=== Try it ===
Give back exactly the stretch of data below from the line holding "yellow egg: 2 -> 0" through the line holding "pink jar: 1 -> 2", both ends included, and leave the remaining lines out.

Object matching data
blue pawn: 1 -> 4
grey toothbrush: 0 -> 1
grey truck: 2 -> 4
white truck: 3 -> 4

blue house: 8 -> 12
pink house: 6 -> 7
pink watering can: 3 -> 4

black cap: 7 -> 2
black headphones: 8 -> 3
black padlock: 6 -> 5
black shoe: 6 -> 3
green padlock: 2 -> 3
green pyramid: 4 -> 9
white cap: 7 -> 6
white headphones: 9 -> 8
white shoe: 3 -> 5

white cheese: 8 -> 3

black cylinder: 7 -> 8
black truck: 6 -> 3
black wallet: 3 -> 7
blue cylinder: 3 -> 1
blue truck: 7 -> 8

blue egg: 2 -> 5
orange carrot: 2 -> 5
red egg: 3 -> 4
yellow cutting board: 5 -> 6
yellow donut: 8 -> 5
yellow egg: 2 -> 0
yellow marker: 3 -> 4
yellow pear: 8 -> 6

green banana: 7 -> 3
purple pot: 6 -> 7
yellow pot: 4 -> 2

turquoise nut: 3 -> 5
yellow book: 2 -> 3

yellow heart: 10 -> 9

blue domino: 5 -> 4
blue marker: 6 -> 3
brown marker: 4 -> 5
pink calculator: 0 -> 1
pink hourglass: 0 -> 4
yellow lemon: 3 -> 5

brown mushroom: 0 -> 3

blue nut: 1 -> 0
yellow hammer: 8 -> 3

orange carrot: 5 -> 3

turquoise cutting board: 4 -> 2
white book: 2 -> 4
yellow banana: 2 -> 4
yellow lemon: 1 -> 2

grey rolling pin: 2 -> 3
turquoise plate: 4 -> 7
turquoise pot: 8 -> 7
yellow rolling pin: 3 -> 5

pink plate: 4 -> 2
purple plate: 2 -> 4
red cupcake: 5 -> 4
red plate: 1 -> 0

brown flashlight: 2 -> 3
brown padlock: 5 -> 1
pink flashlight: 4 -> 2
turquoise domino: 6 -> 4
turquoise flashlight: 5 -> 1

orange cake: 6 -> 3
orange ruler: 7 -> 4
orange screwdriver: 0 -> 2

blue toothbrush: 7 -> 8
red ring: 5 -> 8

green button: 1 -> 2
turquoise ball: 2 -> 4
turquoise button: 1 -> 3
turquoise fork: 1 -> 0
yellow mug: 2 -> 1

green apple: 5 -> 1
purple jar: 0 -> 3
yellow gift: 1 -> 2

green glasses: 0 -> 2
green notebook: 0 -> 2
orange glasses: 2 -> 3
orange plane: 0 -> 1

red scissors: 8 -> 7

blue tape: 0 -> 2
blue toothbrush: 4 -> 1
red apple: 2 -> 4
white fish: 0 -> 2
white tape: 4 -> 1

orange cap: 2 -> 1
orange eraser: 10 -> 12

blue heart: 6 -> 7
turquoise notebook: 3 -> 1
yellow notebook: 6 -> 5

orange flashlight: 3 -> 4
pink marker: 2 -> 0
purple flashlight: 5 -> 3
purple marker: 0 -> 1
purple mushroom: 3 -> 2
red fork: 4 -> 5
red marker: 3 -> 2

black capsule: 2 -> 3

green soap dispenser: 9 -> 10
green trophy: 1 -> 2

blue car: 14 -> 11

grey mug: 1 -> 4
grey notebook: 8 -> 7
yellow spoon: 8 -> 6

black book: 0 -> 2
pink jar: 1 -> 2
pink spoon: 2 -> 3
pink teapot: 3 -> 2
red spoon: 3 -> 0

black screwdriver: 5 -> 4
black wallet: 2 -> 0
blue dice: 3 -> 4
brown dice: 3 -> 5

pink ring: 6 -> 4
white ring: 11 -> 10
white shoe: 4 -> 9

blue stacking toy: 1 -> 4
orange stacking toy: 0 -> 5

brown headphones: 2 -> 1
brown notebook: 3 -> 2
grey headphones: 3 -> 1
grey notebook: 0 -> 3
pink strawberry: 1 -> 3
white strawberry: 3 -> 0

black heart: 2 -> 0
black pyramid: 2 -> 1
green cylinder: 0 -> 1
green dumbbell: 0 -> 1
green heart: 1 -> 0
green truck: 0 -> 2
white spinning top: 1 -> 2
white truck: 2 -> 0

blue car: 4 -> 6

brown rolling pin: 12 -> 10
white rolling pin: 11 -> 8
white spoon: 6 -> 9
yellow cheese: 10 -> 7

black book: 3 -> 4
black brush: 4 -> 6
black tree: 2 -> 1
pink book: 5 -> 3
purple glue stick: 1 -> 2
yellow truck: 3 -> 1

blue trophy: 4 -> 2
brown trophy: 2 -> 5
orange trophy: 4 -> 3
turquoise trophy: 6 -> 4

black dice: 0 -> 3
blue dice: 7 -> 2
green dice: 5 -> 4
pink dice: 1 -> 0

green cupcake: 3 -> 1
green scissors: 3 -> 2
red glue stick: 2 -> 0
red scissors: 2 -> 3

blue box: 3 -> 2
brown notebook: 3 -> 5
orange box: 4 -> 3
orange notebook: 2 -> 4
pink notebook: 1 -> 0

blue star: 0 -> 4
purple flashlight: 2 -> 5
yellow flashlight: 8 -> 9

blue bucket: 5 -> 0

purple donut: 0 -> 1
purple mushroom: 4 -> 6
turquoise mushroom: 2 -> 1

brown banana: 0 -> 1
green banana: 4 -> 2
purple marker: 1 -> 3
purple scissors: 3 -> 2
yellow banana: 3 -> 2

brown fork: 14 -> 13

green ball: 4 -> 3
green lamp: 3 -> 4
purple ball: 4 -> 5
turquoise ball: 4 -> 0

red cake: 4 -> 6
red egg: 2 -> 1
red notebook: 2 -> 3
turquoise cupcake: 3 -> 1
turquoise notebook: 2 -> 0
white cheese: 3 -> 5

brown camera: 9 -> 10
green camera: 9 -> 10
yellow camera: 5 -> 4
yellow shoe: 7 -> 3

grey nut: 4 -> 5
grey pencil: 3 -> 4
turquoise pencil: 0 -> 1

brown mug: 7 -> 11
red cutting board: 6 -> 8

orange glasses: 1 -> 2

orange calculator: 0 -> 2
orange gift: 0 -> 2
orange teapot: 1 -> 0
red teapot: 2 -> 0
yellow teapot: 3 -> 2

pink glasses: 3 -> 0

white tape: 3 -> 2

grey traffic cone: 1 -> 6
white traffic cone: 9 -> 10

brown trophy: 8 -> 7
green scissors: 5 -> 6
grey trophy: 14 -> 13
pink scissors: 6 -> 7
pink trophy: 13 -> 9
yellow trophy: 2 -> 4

=== Answer area ===
yellow egg: 2 -> 0
yellow marker: 3 -> 4
yellow pear: 8 -> 6

green banana: 7 -> 3
purple pot: 6 -> 7
yellow pot: 4 -> 2

turquoise nut: 3 -> 5
yellow book: 2 -> 3

yellow heart: 10 -> 9

blue domino: 5 -> 4
blue marker: 6 -> 3
brown marker: 4 -> 5
pink calculator: 0 -> 1
pink hourglass: 0 -> 4
yellow lemon: 3 -> 5

brown mushroom: 0 -> 3

blue nut: 1 -> 0
yellow hammer: 8 -> 3

orange carrot: 5 -> 3

turquoise cutting board: 4 -> 2
white book: 2 -> 4
yellow banana: 2 -> 4
yellow lemon: 1 -> 2

grey rolling pin: 2 -> 3
turquoise plate: 4 -> 7
turquoise pot: 8 -> 7
yellow rolling pin: 3 -> 5

pink plate: 4 -> 2
purple plate: 2 -> 4
red cupcake: 5 -> 4
red plate: 1 -> 0

brown flashlight: 2 -> 3
brown padlock: 5 -> 1
pink flashlight: 4 -> 2
turquoise domino: 6 -> 4
turquoise flashlight: 5 -> 1

orange cake: 6 -> 3
orange ruler: 7 -> 4
orange screwdriver: 0 -> 2

blue toothbrush: 7 -> 8
red ring: 5 -> 8

green button: 1 -> 2
turquoise ball: 2 -> 4
turquoise button: 1 -> 3
turquoise fork: 1 -> 0
yellow mug: 2 -> 1

green apple: 5 -> 1
purple jar: 0 -> 3
yellow gift: 1 -> 2

green glasses: 0 -> 2
green notebook: 0 -> 2
orange glasses: 2 -> 3
orange plane: 0 -> 1

red scissors: 8 -> 7

blue tape: 0 -> 2
blue toothbrush: 4 -> 1
red apple: 2 -> 4
white fish: 0 -> 2
white tape: 4 -> 1

orange cap: 2 -> 1
orange eraser: 10 -> 12

blue heart: 6 -> 7
turquoise notebook: 3 -> 1
yellow notebook: 6 -> 5

orange flashlight: 3 -> 4
pink marker: 2 -> 0
purple flashlight: 5 -> 3
purple marker: 0 -> 1
purple mushroom: 3 -> 2
red fork: 4 -> 5
red marker: 3 -> 2

black capsule: 2 -> 3

green soap dispenser: 9 -> 10
green trophy: 1 -> 2

blue car: 14 -> 11

grey mug: 1 -> 4
grey notebook: 8 -> 7
yellow spoon: 8 -> 6

black book: 0 -> 2
pink jar: 1 -> 2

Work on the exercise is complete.